__Exercise description__: For each line in the records that contains "plus", make a copy.

__Data section__:
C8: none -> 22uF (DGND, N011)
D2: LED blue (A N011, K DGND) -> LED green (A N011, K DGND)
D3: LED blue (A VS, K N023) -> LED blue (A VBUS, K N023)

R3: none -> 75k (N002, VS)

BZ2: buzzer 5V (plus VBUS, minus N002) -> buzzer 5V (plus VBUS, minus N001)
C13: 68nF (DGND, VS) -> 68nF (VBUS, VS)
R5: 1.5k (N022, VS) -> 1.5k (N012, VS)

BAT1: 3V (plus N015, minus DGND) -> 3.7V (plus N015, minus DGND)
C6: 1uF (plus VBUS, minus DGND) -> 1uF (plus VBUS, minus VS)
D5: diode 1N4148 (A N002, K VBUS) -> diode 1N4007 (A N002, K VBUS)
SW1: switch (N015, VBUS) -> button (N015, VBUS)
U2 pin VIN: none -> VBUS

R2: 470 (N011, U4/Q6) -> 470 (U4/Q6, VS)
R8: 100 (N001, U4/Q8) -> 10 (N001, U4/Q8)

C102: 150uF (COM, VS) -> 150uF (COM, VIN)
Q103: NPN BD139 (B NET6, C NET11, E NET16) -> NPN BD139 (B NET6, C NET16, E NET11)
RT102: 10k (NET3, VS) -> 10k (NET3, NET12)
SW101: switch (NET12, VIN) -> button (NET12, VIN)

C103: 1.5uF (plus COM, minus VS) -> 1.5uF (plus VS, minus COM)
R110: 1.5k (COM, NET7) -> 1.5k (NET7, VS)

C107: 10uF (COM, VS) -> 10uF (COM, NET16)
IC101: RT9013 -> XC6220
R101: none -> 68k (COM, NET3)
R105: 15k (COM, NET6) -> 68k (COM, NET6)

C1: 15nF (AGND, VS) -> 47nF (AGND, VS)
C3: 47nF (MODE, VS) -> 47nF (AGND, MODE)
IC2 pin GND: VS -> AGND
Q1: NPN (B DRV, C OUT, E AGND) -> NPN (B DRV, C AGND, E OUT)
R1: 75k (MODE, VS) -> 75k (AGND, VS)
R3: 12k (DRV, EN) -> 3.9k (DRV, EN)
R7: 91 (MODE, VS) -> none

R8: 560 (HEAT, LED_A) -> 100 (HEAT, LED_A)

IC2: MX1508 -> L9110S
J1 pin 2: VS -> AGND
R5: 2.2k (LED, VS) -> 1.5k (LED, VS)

__Response area__:
BZ2: buzzer 5V (plus VBUS, minus N002) -> buzzer 5V (plus VBUS, minus N001)
BAT1: 3V (plus N015, minus DGND) -> 3.7V (plus N015, minus DGND)
C6: 1uF (plus VBUS, minus DGND) -> 1uF (plus VBUS, minus VS)
C103: 1.5uF (plus COM, minus VS) -> 1.5uF (plus VS, minus COM)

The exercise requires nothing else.